§ Activity
All entries are to be copied verbatim, while the pictures stay out.

§ The data
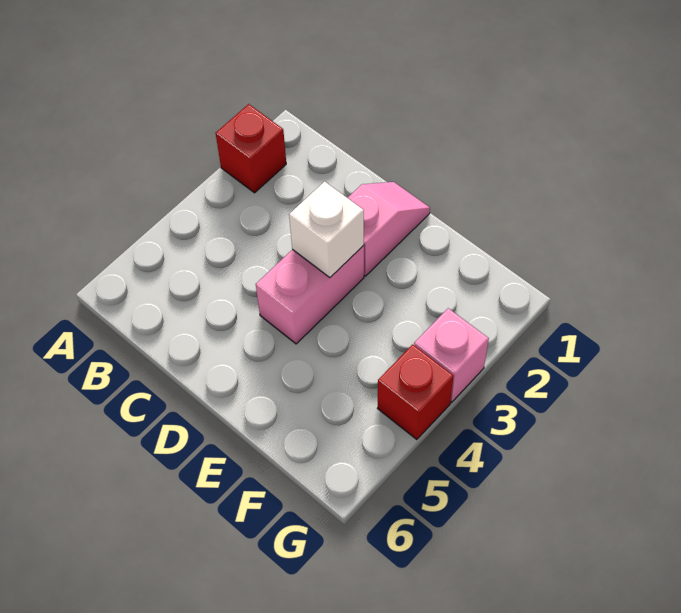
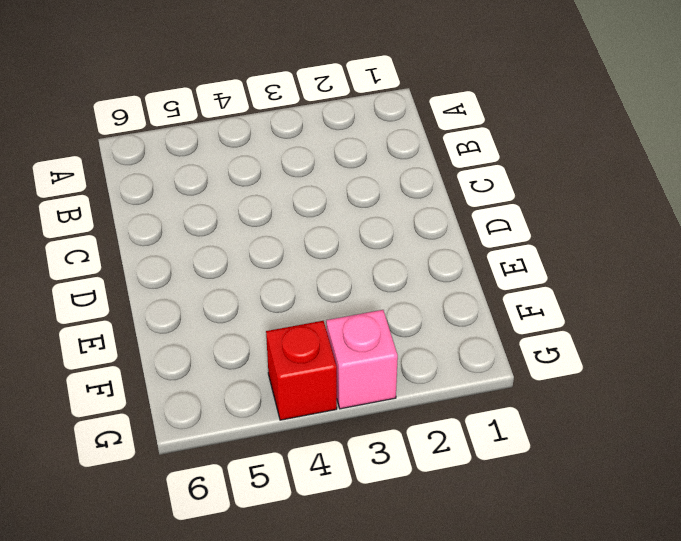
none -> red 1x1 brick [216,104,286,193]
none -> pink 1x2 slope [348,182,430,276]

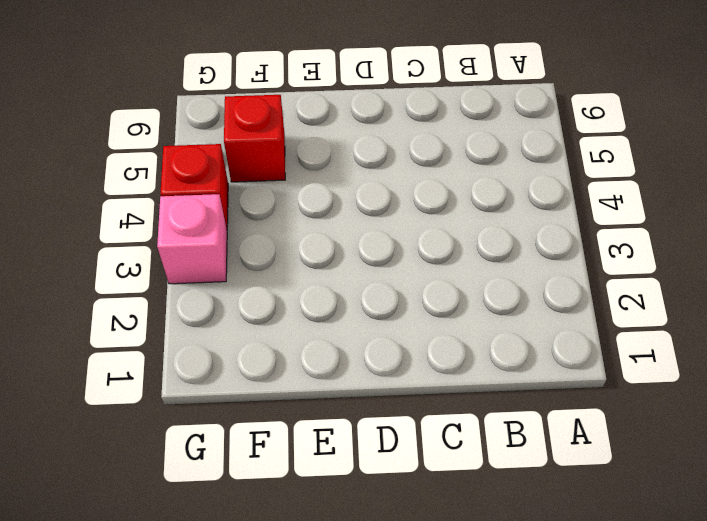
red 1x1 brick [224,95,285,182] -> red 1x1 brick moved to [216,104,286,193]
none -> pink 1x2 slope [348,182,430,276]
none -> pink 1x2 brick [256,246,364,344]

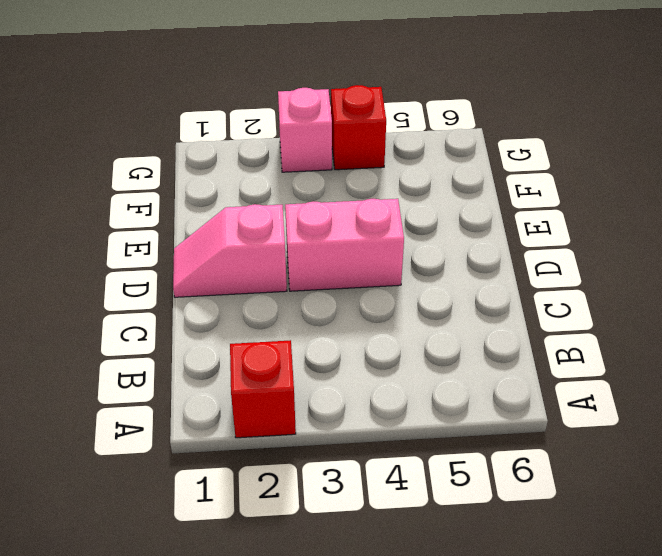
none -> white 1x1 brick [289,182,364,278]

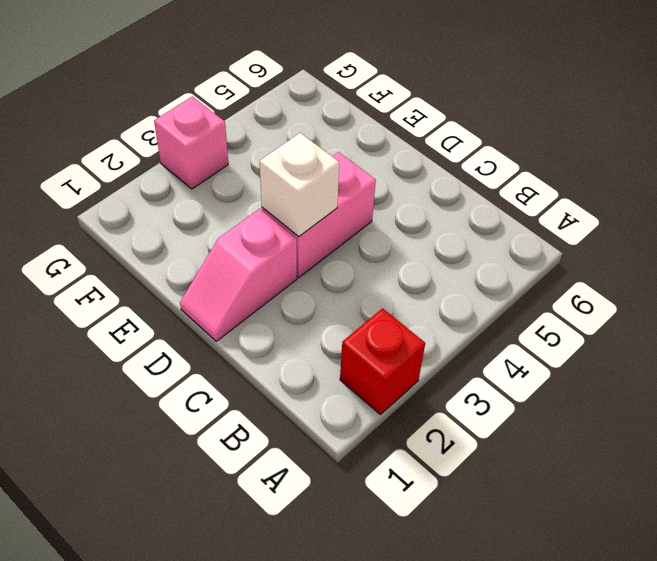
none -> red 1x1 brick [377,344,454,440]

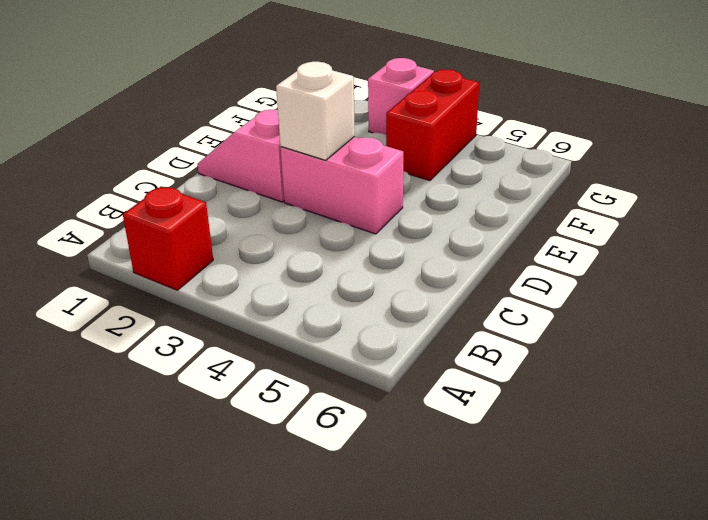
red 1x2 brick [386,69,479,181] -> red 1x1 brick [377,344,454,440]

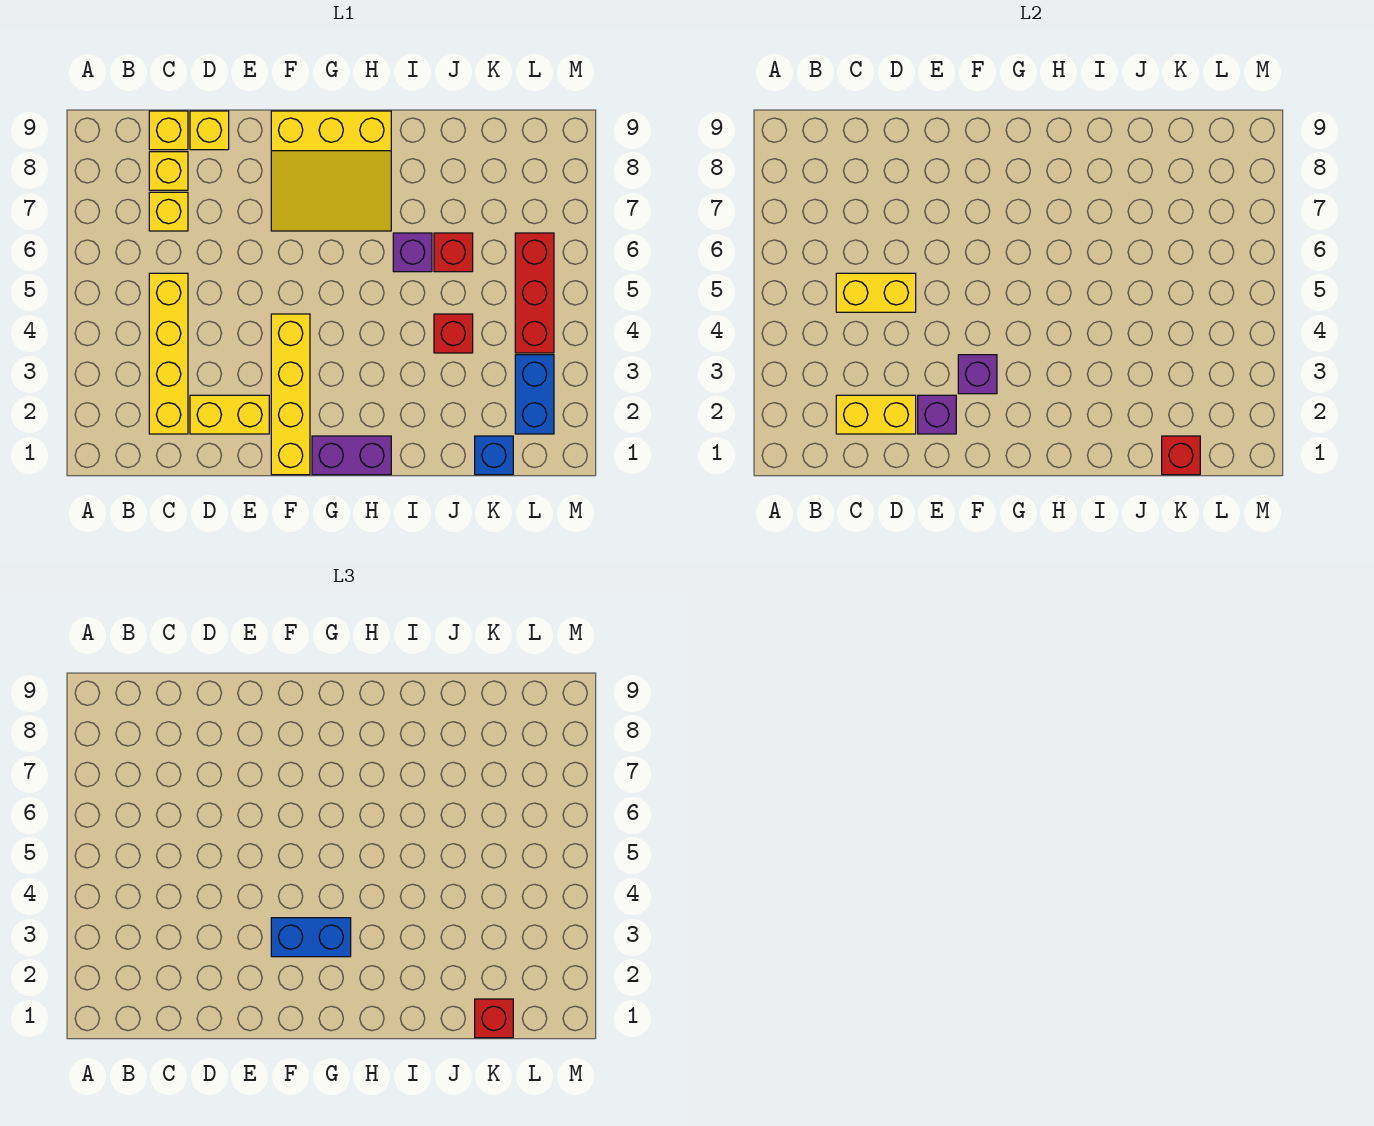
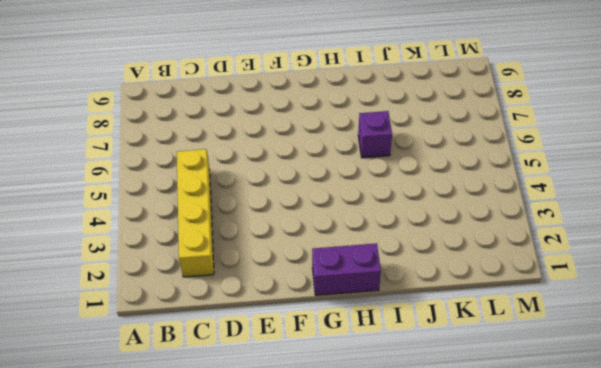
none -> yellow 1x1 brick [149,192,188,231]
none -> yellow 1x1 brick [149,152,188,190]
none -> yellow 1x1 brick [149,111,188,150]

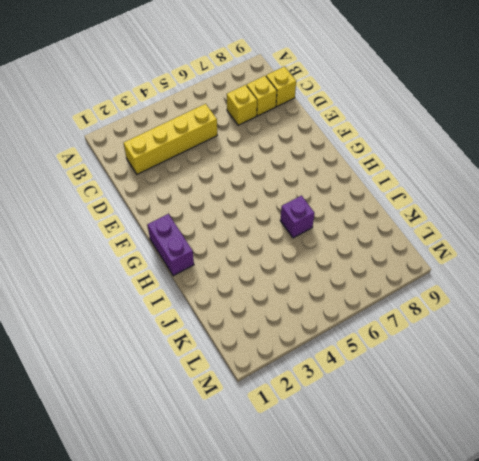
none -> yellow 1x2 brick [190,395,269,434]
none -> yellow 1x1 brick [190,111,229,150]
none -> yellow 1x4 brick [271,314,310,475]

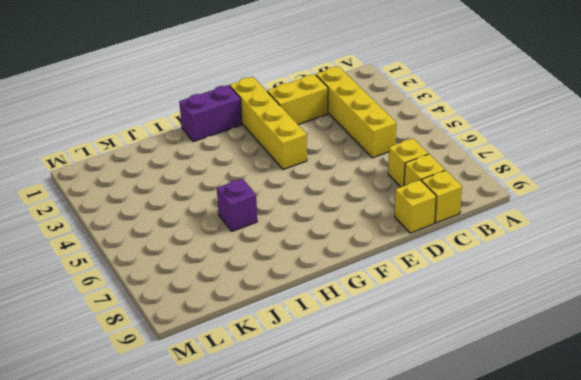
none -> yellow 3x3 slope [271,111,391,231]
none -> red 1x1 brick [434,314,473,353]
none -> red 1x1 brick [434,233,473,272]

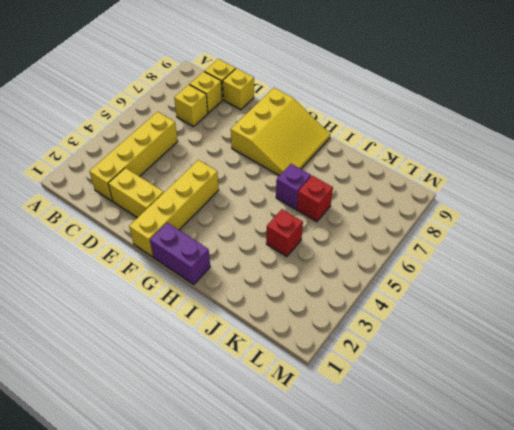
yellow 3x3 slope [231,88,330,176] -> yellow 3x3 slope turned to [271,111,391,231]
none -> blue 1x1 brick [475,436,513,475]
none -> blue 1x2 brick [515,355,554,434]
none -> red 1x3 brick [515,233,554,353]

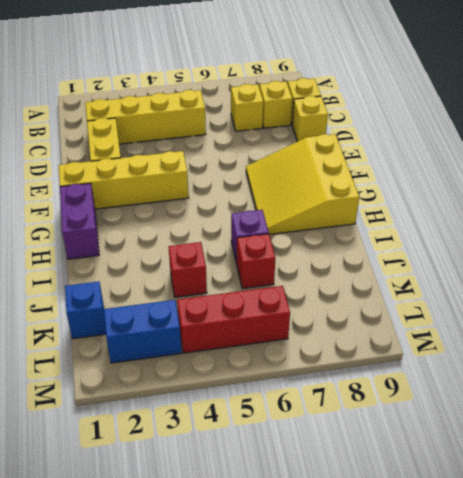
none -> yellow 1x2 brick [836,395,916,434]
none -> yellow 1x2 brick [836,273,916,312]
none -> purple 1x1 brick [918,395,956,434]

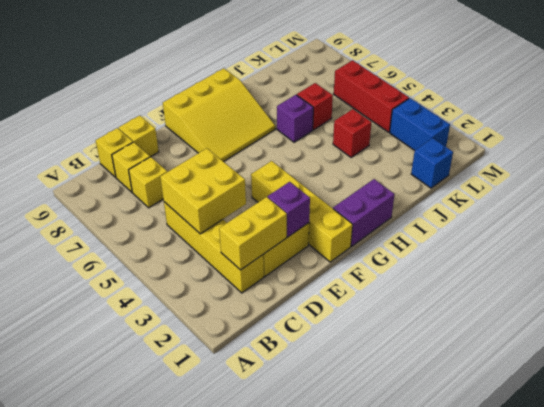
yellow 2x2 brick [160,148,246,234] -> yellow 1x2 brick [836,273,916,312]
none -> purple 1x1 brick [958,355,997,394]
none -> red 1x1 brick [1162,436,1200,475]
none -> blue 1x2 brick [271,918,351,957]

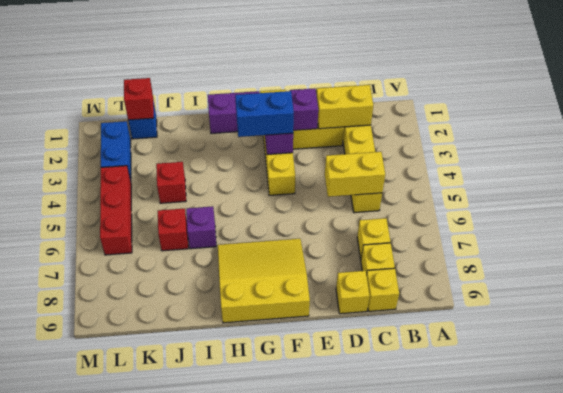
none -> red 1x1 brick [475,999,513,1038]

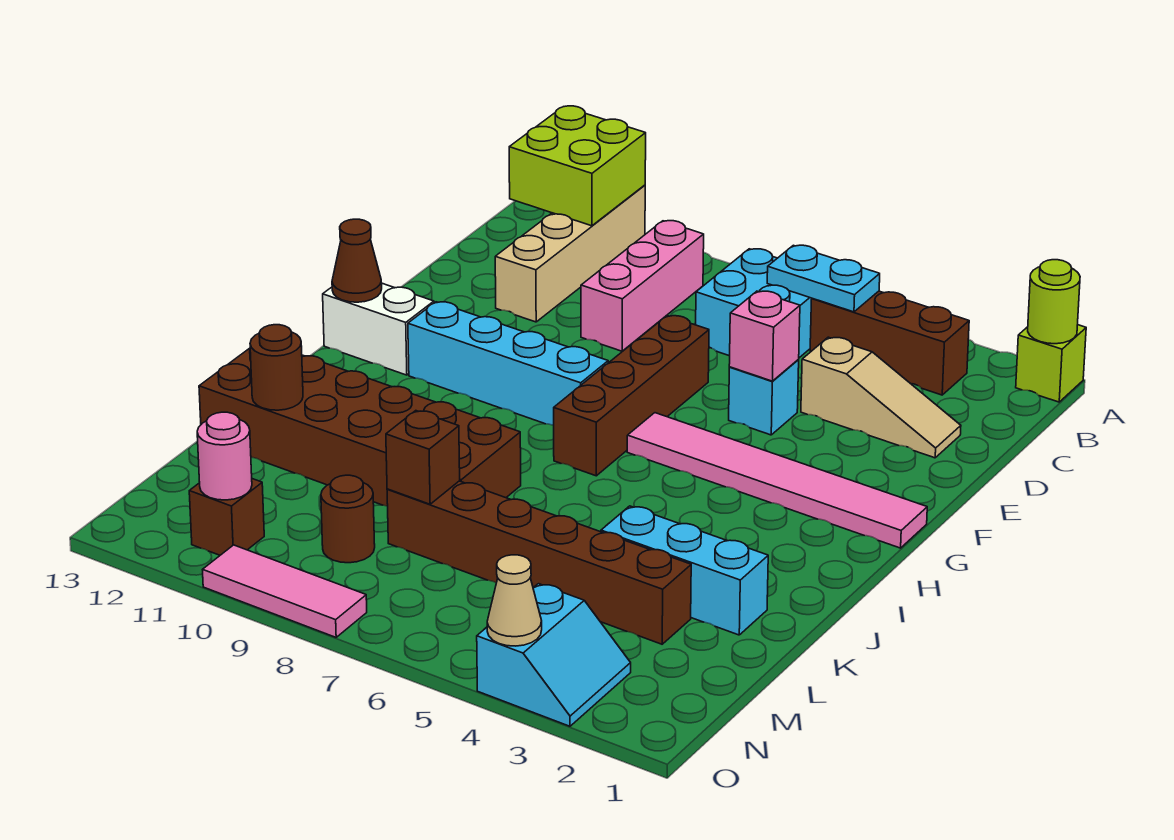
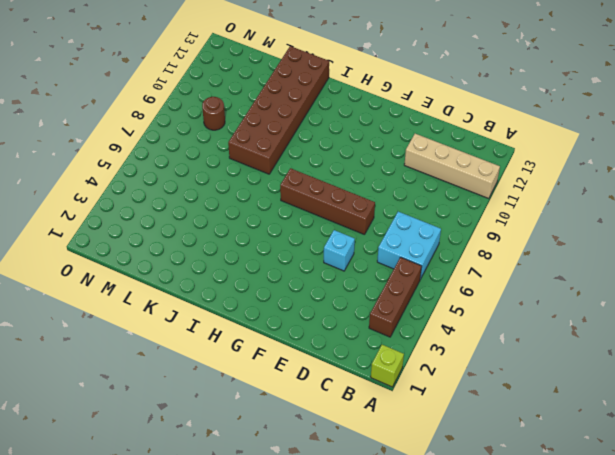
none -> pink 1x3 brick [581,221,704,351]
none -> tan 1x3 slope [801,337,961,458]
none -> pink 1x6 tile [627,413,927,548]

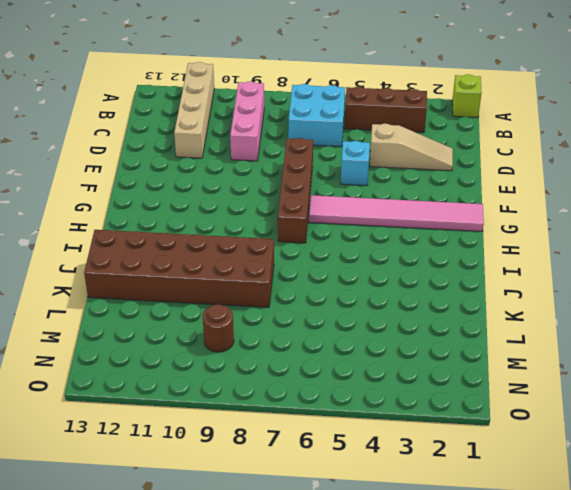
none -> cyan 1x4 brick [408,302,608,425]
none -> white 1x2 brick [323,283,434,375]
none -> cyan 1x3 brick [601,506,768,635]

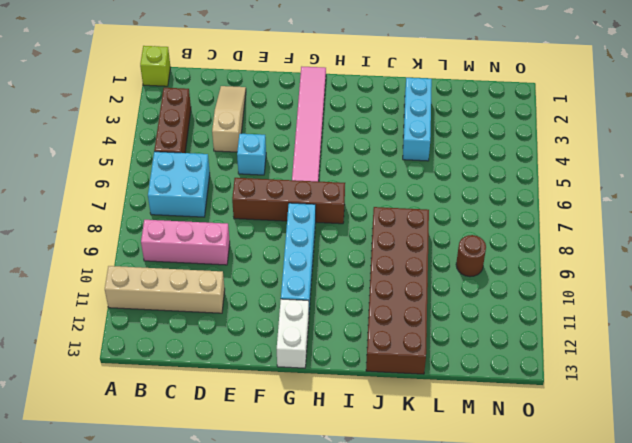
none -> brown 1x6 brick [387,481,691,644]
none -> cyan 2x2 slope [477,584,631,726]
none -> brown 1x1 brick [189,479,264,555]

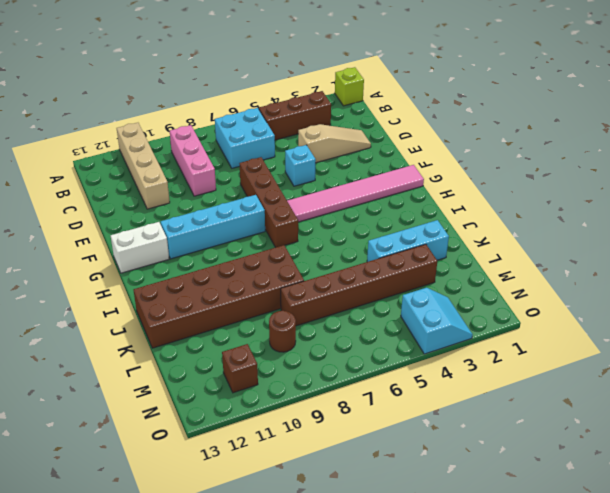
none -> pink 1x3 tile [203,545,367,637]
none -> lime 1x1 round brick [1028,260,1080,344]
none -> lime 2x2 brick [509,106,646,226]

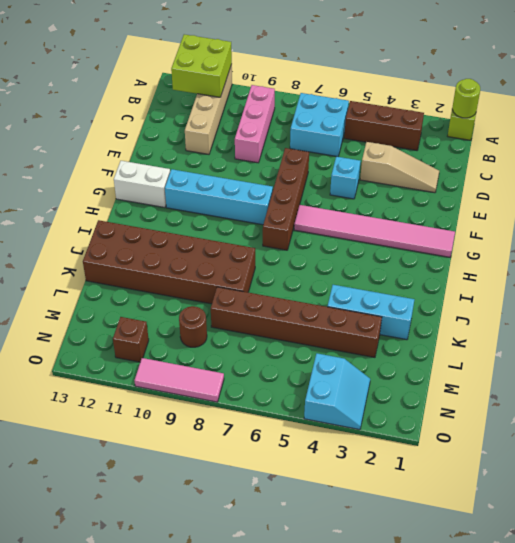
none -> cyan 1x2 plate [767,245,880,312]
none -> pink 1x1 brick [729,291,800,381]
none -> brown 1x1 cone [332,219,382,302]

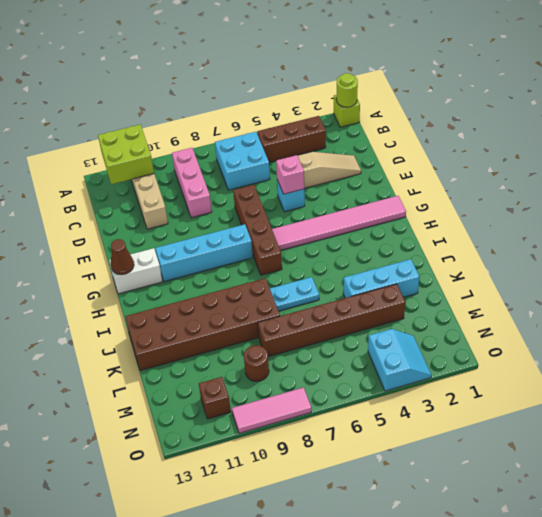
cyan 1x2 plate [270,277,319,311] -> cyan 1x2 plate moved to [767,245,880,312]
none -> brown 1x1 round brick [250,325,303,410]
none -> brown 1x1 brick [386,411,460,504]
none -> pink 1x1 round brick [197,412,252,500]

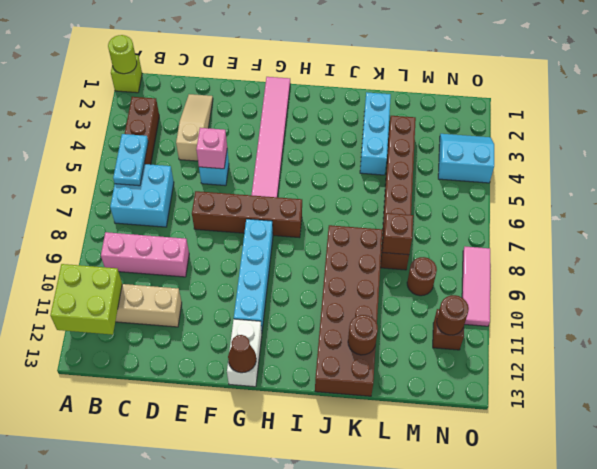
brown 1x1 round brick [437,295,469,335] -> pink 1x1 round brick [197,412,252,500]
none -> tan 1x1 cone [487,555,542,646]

§ Final answer
none -> red 1x1 brick [216,104,286,193]
none -> pink 1x2 slope [348,182,430,276]

red 1x1 brick [224,95,285,182] -> red 1x1 brick moved to [216,104,286,193]
none -> pink 1x2 slope [348,182,430,276]
none -> pink 1x2 brick [256,246,364,344]

none -> white 1x1 brick [289,182,364,278]

none -> red 1x1 brick [377,344,454,440]

red 1x2 brick [386,69,479,181] -> red 1x1 brick [377,344,454,440]

none -> yellow 1x1 brick [149,192,188,231]
none -> yellow 1x1 brick [149,152,188,190]
none -> yellow 1x1 brick [149,111,188,150]

none -> yellow 1x2 brick [190,395,269,434]
none -> yellow 1x1 brick [190,111,229,150]
none -> yellow 1x4 brick [271,314,310,475]

none -> yellow 3x3 slope [271,111,391,231]
none -> red 1x1 brick [434,314,473,353]
none -> red 1x1 brick [434,233,473,272]

yellow 3x3 slope [231,88,330,176] -> yellow 3x3 slope turned to [271,111,391,231]
none -> blue 1x1 brick [475,436,513,475]
none -> blue 1x2 brick [515,355,554,434]
none -> red 1x3 brick [515,233,554,353]

none -> yellow 1x2 brick [836,395,916,434]
none -> yellow 1x2 brick [836,273,916,312]
none -> purple 1x1 brick [918,395,956,434]

yellow 2x2 brick [160,148,246,234] -> yellow 1x2 brick [836,273,916,312]
none -> purple 1x1 brick [958,355,997,394]
none -> red 1x1 brick [1162,436,1200,475]
none -> blue 1x2 brick [271,918,351,957]

none -> red 1x1 brick [475,999,513,1038]

none -> pink 1x3 brick [581,221,704,351]
none -> tan 1x3 slope [801,337,961,458]
none -> pink 1x6 tile [627,413,927,548]

none -> cyan 1x4 brick [408,302,608,425]
none -> white 1x2 brick [323,283,434,375]
none -> cyan 1x3 brick [601,506,768,635]

none -> brown 1x6 brick [387,481,691,644]
none -> cyan 2x2 slope [477,584,631,726]
none -> brown 1x1 brick [189,479,264,555]

none -> pink 1x3 tile [203,545,367,637]
none -> lime 1x1 round brick [1028,260,1080,344]
none -> lime 2x2 brick [509,106,646,226]

none -> cyan 1x2 plate [767,245,880,312]
none -> pink 1x1 brick [729,291,800,381]
none -> brown 1x1 cone [332,219,382,302]

cyan 1x2 plate [270,277,319,311] -> cyan 1x2 plate moved to [767,245,880,312]
none -> brown 1x1 round brick [250,325,303,410]
none -> brown 1x1 brick [386,411,460,504]
none -> pink 1x1 round brick [197,412,252,500]

brown 1x1 round brick [437,295,469,335] -> pink 1x1 round brick [197,412,252,500]
none -> tan 1x1 cone [487,555,542,646]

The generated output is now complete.